Whenever a line in the following entries includes "switch", tally it. Report nothing except the final count.

** Opening Records provided block **

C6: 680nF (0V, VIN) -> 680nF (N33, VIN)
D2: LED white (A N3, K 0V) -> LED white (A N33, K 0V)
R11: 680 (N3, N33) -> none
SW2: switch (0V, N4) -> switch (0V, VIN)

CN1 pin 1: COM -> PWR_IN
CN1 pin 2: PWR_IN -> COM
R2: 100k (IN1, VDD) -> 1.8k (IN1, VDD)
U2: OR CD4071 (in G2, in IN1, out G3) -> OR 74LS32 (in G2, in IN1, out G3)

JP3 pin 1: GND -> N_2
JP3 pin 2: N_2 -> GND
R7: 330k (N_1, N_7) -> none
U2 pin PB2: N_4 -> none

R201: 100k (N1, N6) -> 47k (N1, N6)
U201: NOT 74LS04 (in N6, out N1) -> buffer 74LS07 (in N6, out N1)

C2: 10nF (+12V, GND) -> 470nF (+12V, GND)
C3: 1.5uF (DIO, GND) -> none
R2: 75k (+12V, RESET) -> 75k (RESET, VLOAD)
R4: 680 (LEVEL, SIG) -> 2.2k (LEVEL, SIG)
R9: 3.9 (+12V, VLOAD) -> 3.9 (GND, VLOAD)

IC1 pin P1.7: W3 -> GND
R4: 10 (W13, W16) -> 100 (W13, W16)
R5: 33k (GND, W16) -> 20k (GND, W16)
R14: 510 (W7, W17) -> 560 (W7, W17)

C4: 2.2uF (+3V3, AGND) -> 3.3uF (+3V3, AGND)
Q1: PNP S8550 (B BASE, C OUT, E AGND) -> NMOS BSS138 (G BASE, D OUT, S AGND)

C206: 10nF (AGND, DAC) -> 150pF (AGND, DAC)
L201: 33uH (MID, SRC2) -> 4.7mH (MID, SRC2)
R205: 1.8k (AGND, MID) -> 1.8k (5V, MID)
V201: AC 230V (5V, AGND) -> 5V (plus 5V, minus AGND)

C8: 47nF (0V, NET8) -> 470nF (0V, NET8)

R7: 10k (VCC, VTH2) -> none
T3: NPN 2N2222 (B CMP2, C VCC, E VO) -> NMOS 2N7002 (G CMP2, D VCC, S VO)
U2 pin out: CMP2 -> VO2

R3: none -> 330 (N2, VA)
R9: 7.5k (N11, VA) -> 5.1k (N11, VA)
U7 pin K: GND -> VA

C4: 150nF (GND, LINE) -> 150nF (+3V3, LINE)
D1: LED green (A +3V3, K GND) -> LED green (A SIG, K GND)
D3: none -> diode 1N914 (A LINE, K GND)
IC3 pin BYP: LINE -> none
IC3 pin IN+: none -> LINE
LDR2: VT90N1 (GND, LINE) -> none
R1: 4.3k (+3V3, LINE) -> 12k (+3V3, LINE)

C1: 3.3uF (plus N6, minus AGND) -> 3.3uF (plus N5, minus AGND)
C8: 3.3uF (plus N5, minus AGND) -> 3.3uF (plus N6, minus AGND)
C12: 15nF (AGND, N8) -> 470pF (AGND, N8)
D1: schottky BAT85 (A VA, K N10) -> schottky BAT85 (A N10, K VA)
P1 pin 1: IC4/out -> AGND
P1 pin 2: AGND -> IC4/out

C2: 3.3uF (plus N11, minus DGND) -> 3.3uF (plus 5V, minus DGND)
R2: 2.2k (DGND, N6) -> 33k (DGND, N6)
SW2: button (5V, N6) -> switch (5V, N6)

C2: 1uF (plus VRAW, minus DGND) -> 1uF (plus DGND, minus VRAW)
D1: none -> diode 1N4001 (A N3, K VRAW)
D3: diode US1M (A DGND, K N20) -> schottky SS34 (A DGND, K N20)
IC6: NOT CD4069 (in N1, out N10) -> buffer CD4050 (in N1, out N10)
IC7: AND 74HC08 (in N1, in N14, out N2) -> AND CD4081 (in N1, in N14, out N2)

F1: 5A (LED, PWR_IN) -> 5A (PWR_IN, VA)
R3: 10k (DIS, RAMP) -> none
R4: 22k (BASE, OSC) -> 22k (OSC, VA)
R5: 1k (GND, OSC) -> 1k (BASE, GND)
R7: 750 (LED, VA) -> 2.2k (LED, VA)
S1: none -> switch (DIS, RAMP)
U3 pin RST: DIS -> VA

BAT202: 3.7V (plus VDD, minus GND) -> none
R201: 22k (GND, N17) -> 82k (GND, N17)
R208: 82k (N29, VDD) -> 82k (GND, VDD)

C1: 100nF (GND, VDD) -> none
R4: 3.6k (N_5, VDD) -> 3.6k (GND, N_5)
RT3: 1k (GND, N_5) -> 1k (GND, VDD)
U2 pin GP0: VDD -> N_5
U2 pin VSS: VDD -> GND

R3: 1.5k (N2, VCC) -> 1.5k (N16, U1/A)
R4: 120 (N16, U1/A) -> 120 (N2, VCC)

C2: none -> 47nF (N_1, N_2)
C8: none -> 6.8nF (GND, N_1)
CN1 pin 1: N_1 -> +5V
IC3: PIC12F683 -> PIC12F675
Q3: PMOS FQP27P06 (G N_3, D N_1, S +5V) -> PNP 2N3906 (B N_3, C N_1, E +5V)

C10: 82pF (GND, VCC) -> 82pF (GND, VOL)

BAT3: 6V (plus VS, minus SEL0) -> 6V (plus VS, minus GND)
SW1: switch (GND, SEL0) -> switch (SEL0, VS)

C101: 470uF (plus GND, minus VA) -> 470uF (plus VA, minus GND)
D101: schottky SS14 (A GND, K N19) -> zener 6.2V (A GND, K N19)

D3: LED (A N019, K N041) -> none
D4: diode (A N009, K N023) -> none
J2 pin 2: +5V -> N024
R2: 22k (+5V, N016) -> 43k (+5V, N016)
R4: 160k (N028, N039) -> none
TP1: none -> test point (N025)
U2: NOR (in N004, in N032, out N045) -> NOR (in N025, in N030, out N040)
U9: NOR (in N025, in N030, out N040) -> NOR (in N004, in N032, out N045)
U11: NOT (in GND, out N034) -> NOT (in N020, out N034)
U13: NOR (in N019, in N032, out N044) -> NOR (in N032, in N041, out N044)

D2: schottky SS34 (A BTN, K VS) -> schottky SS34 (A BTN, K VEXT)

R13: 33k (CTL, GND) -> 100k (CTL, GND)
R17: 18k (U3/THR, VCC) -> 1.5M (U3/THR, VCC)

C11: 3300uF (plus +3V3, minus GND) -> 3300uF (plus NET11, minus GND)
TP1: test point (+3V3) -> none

** Closing Records provided block **

- [Exercise answer]: 4